## DIRECTIONS
Retype all data exactly as given. Pictures should not be retyped.

## STORED DATA
______

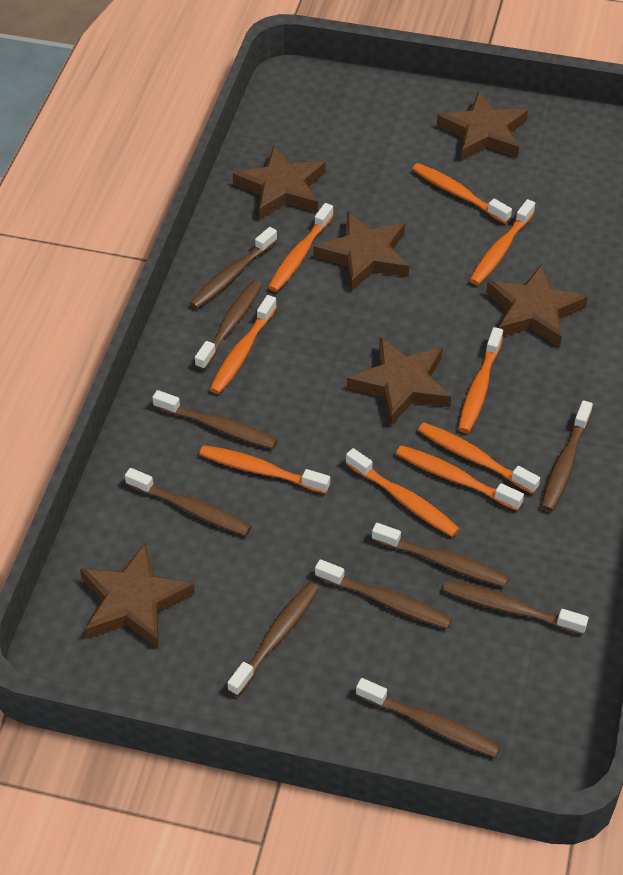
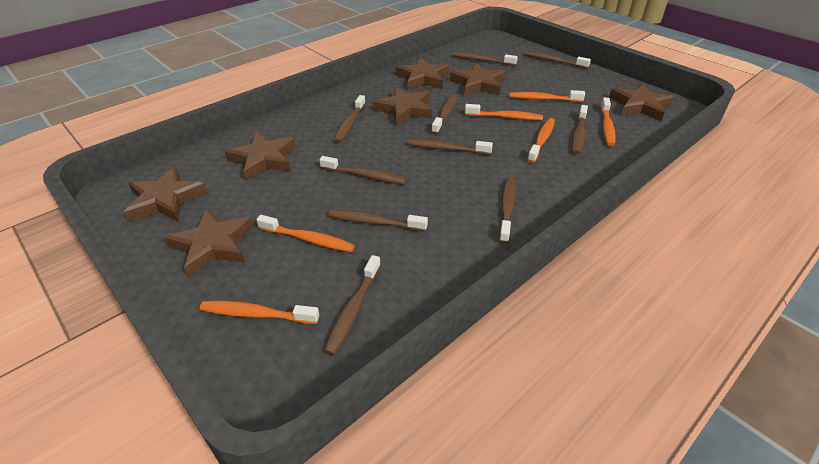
brown star: 6 -> 7
orange toothbrush: 9 -> 6

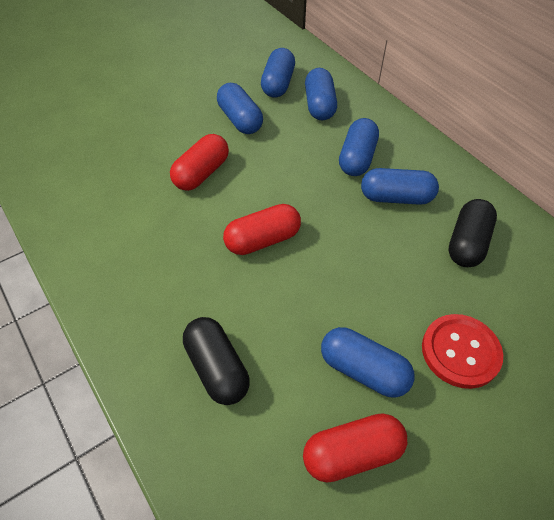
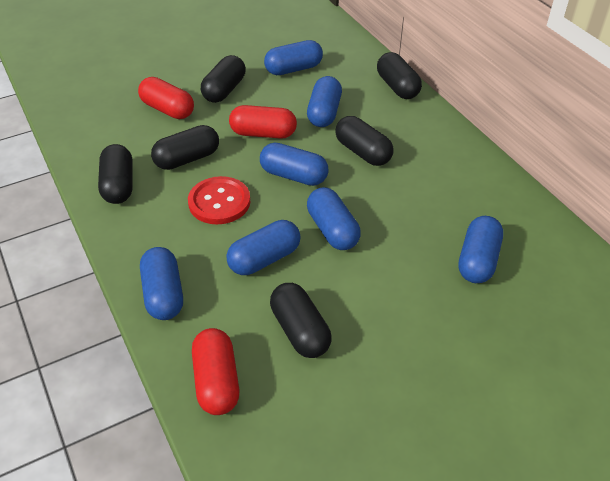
black capsule: 2 -> 6
blue capsule: 6 -> 7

______

## TASK RESPONSE
brown star: 6 -> 7
orange toothbrush: 9 -> 6

black capsule: 2 -> 6
blue capsule: 6 -> 7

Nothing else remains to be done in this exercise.